==== Exercise materials ====
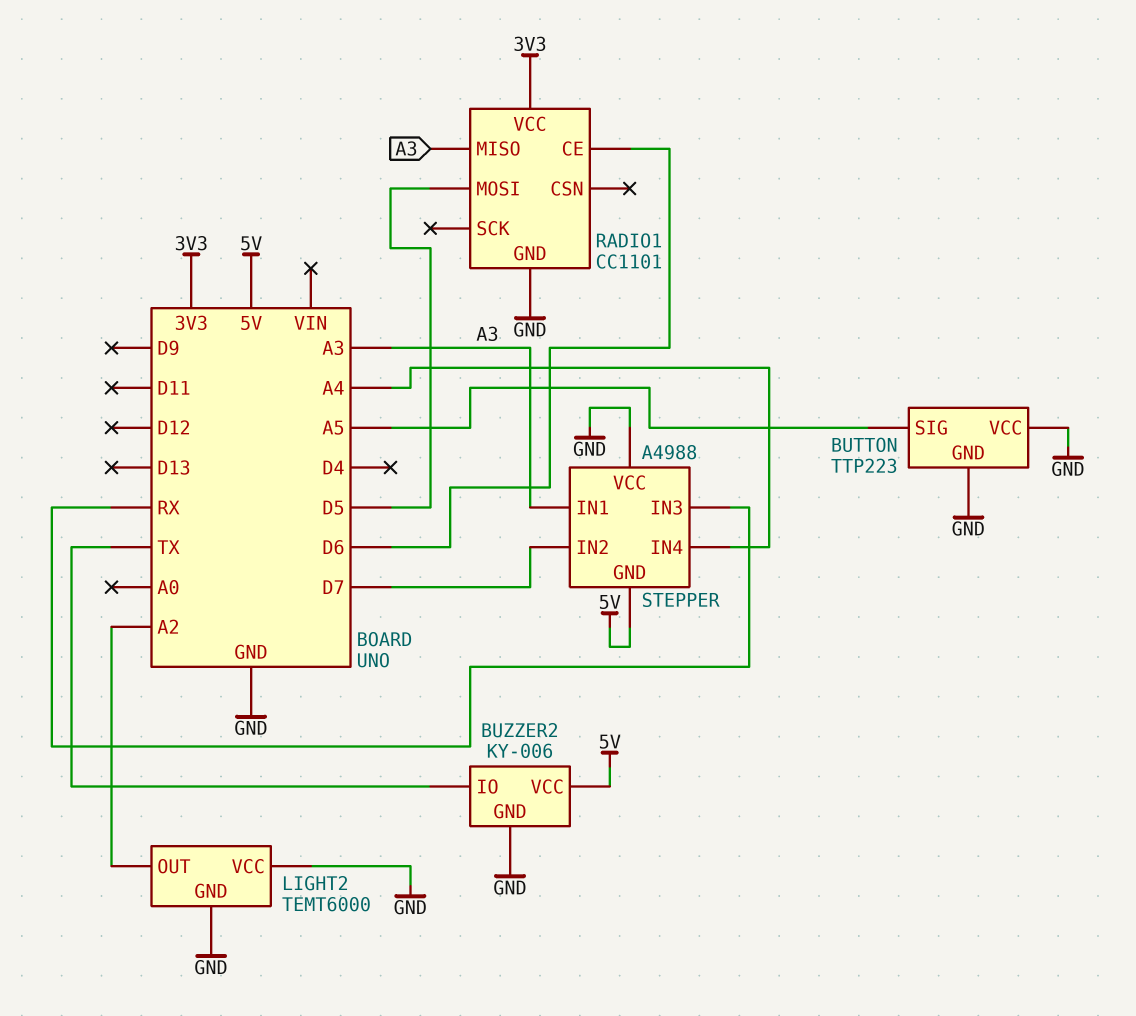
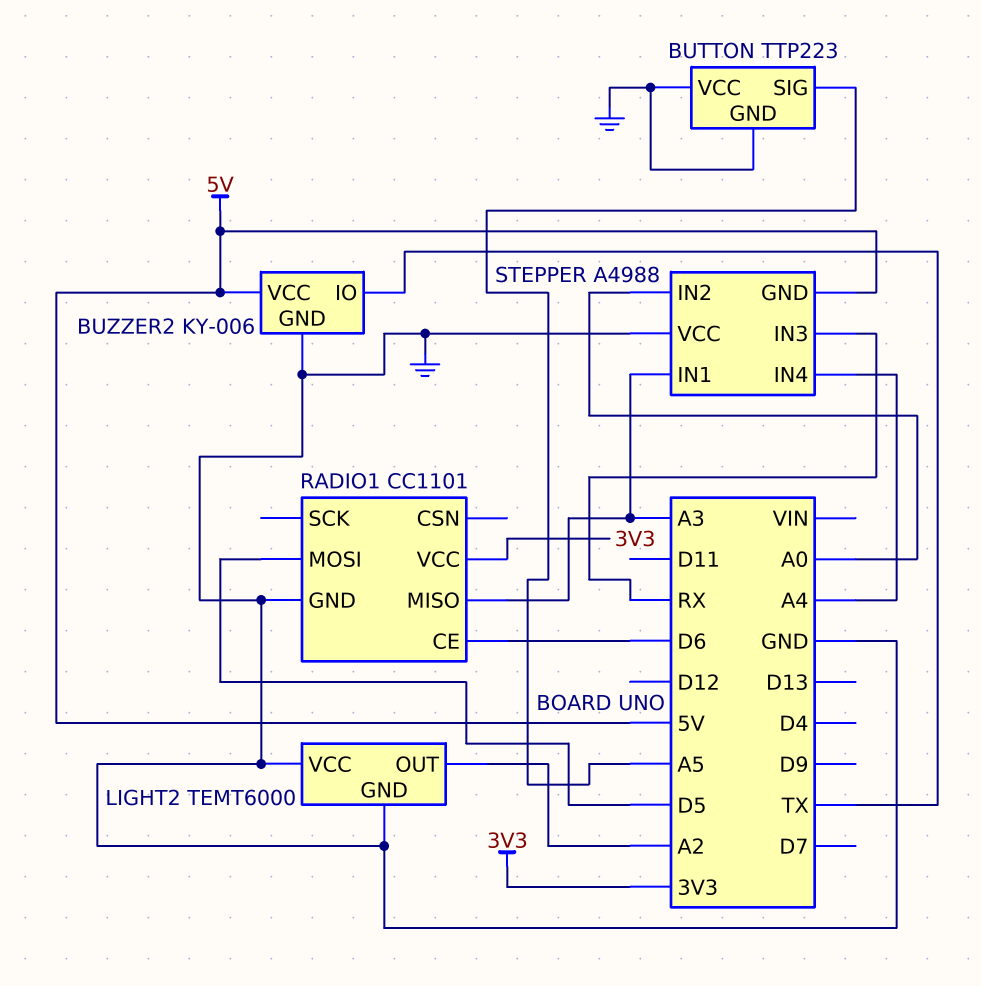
STEPPER pin IN2: D7 -> A0

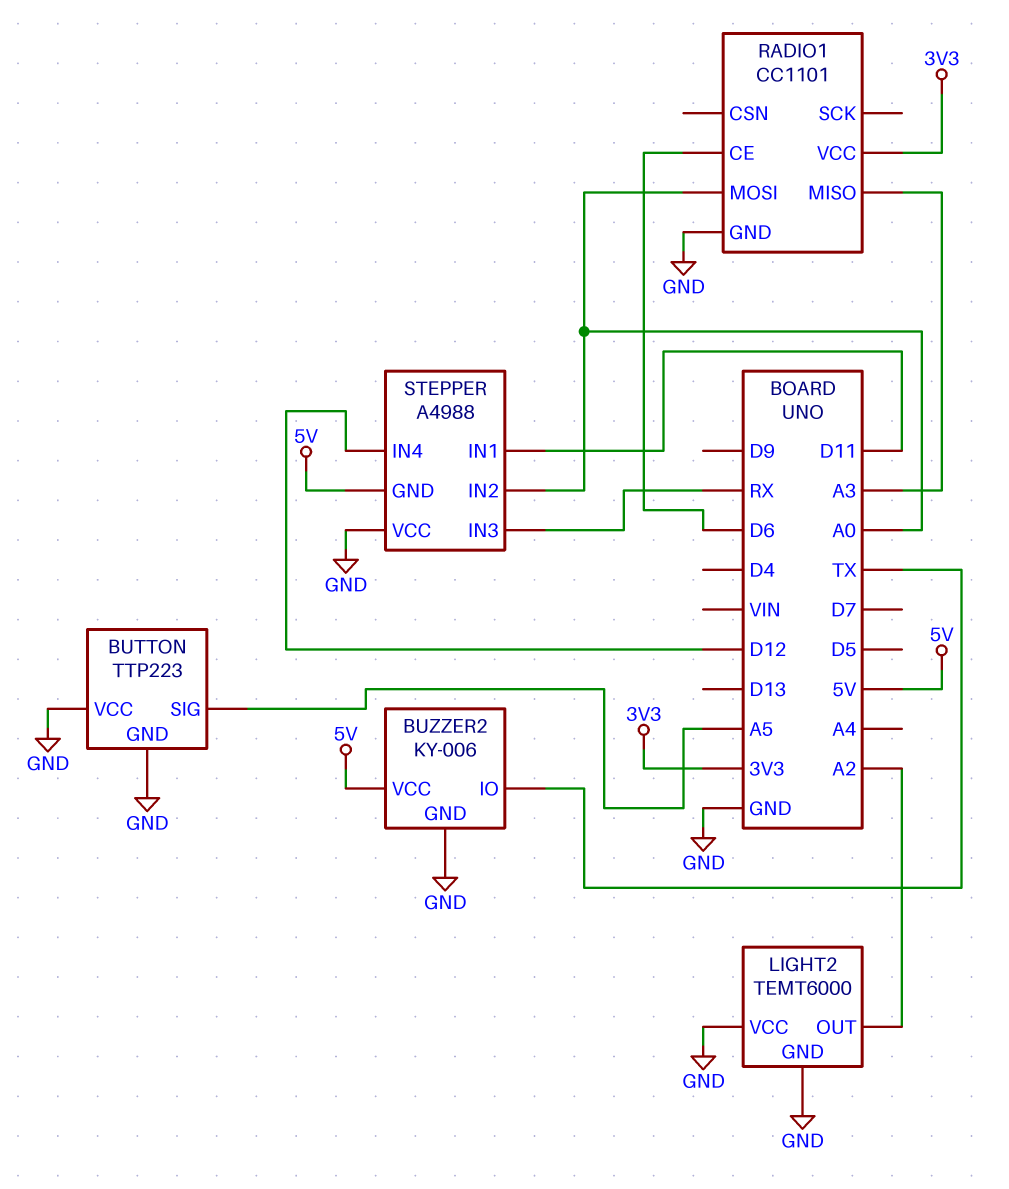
RADIO1 pin MOSI: D5 -> A0
STEPPER pin IN1: A3 -> D11
STEPPER pin IN4: A4 -> D12

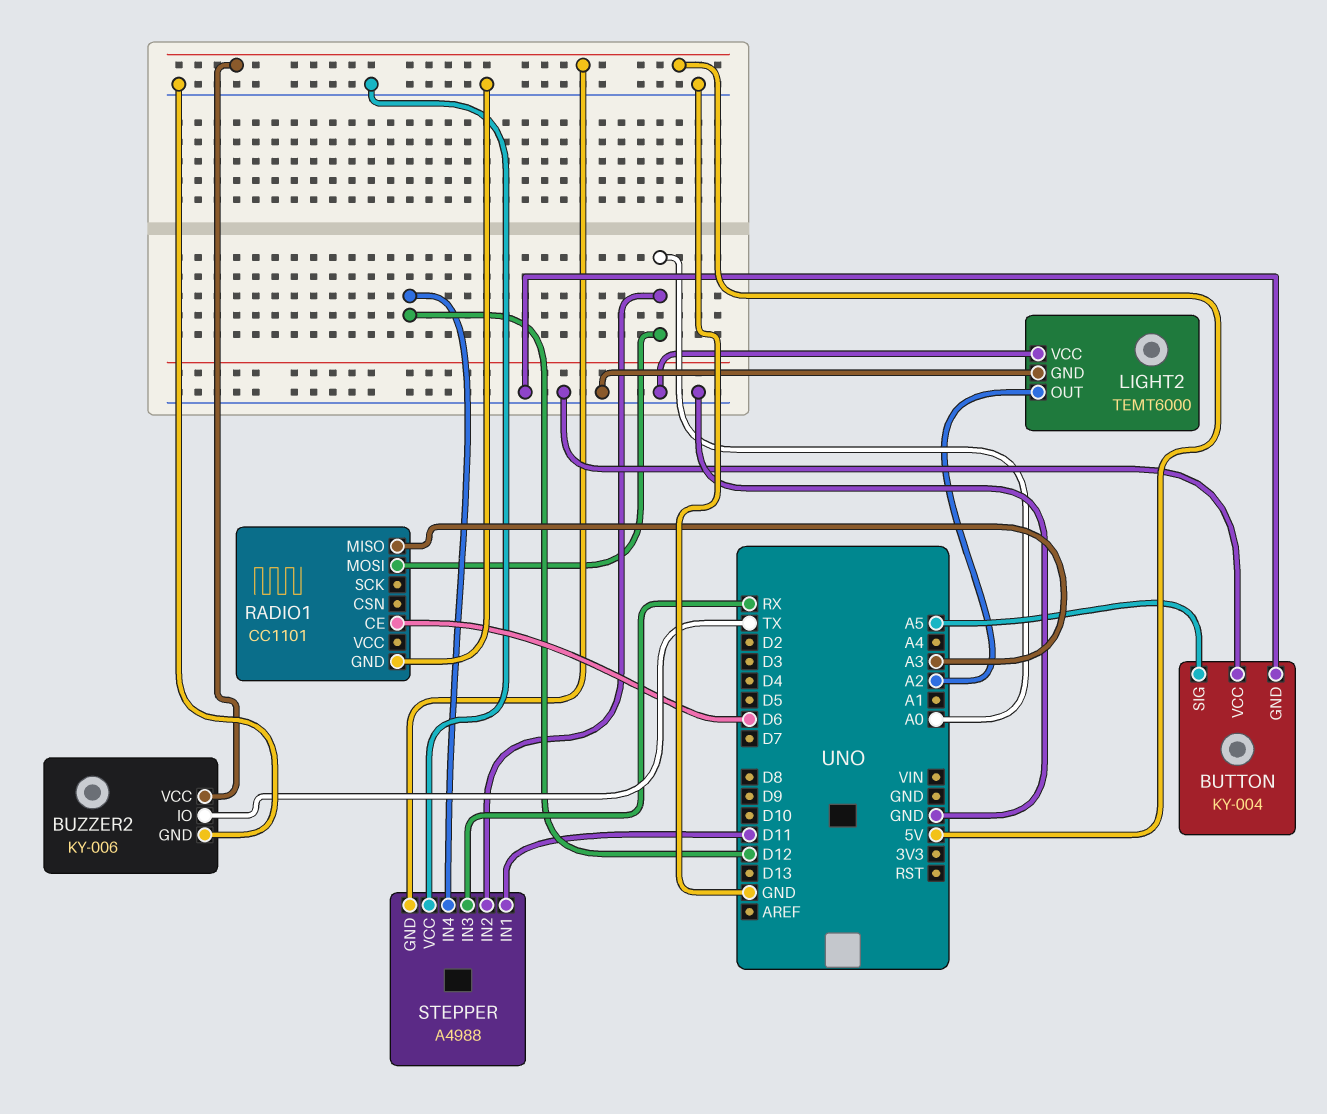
BUTTON: TTP223 -> KY-004
RADIO1 pin VCC: 3V3 -> none

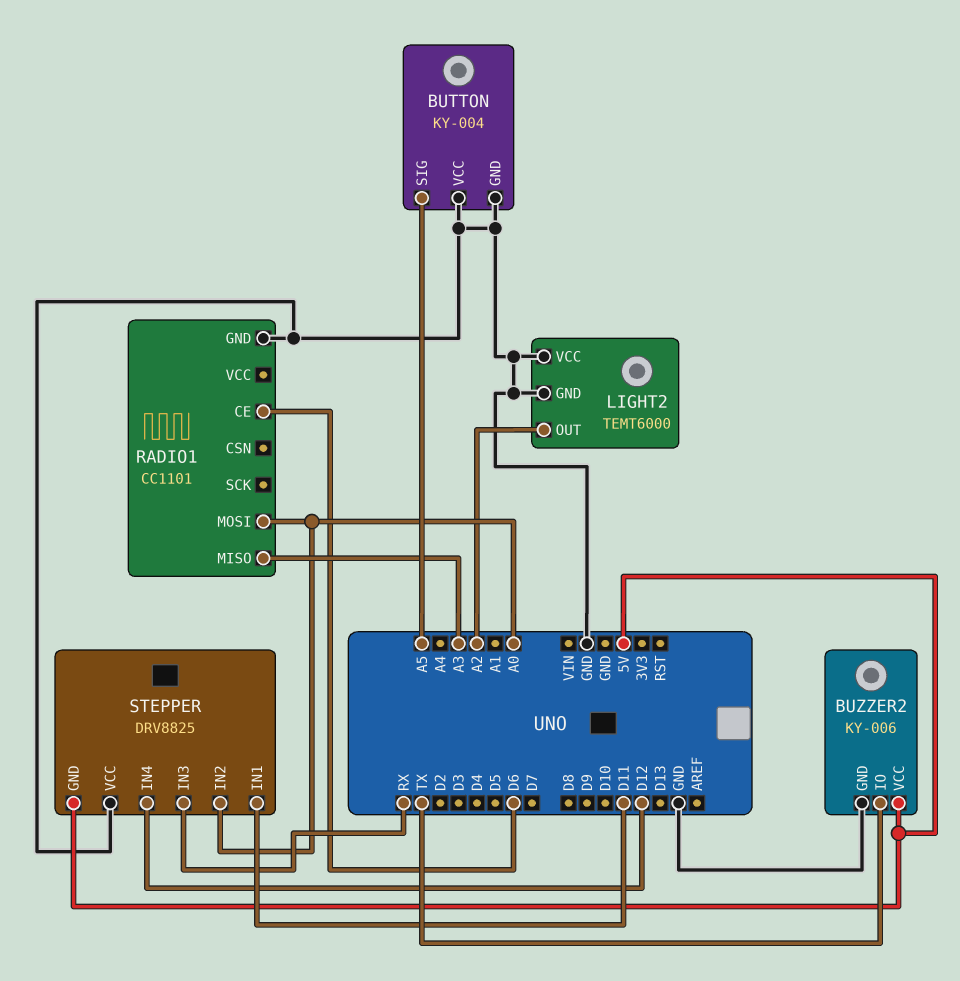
STEPPER: A4988 -> DRV8825

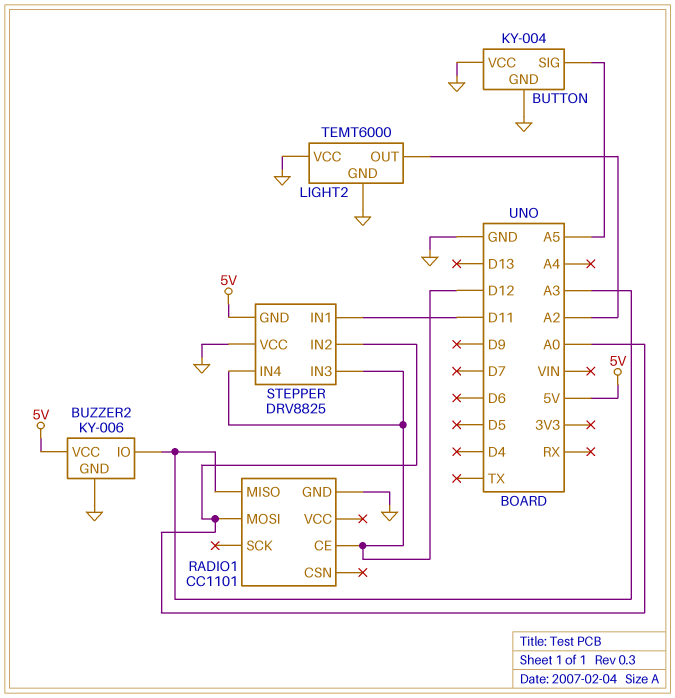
BUZZER2 pin IO: TX -> A3
RADIO1 pin CE: D6 -> D12
STEPPER pin IN3: RX -> D12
====
■ **Task to carry out**
Filter the data, keeping only the lines that contain "STEPPER".

■ **Exercise result**
STEPPER pin IN2: D7 -> A0
STEPPER pin IN1: A3 -> D11
STEPPER pin IN4: A4 -> D12
STEPPER: A4988 -> DRV8825
STEPPER pin IN3: RX -> D12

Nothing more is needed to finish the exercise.